:: TASK BRIEF ::
Lines below that include "purple" are the answer; copy each one.

:: Image sets with object changes ::
= = = = =
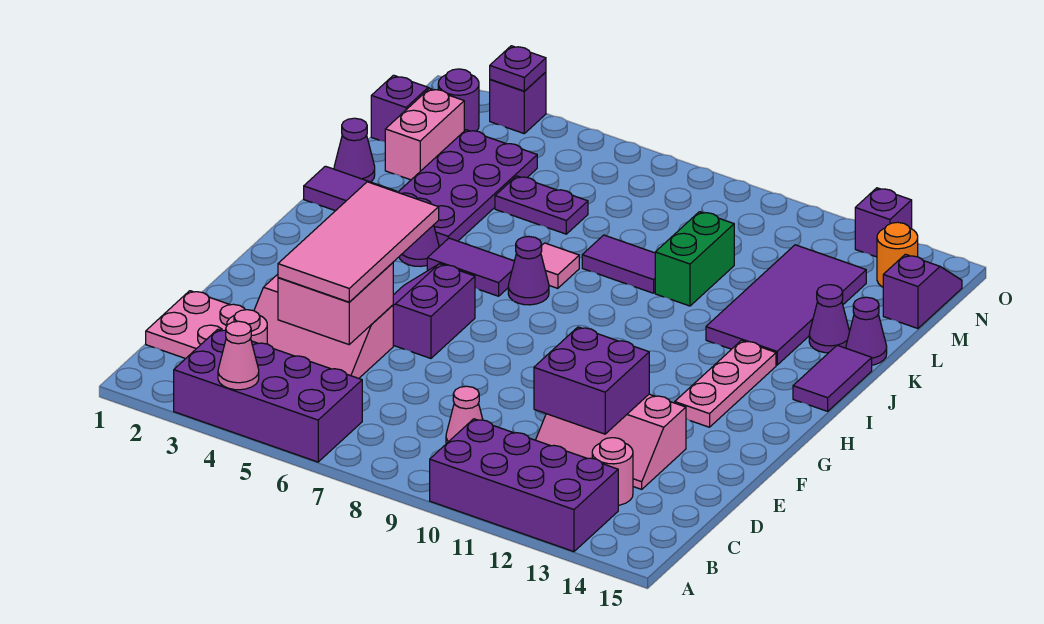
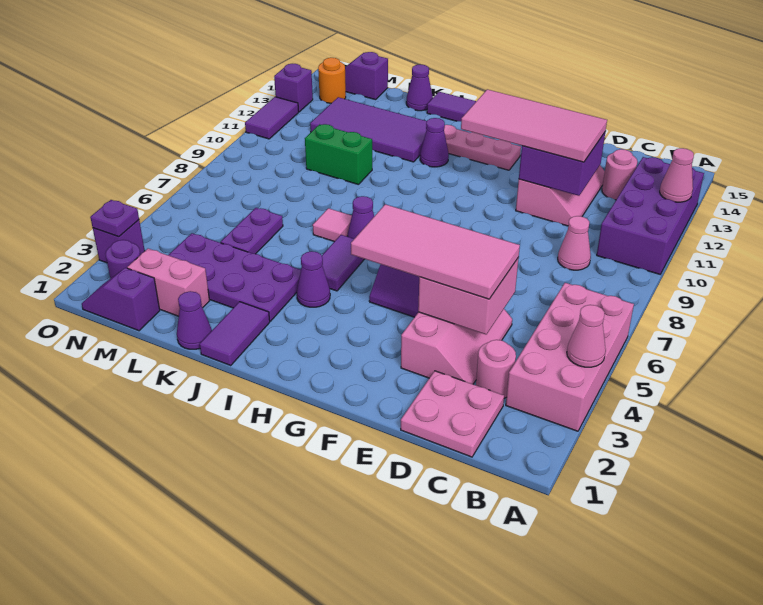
purple brick A3:B6 level 1 -> pink brick A3:B6 level 1
none -> pink cone A12 level 2
none -> pink tile D11:G12 level 3
purple tile K8:K9 level 1 -> purple tile O11:O12 level 1
purple cone K14 level 1 -> purple cone I12 level 1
= = = = =
:: SOLUTION FOR THIS PROBLEM ::
purple brick A3:B6 level 1 -> pink brick A3:B6 level 1
purple tile K8:K9 level 1 -> purple tile O11:O12 level 1
purple cone K14 level 1 -> purple cone I12 level 1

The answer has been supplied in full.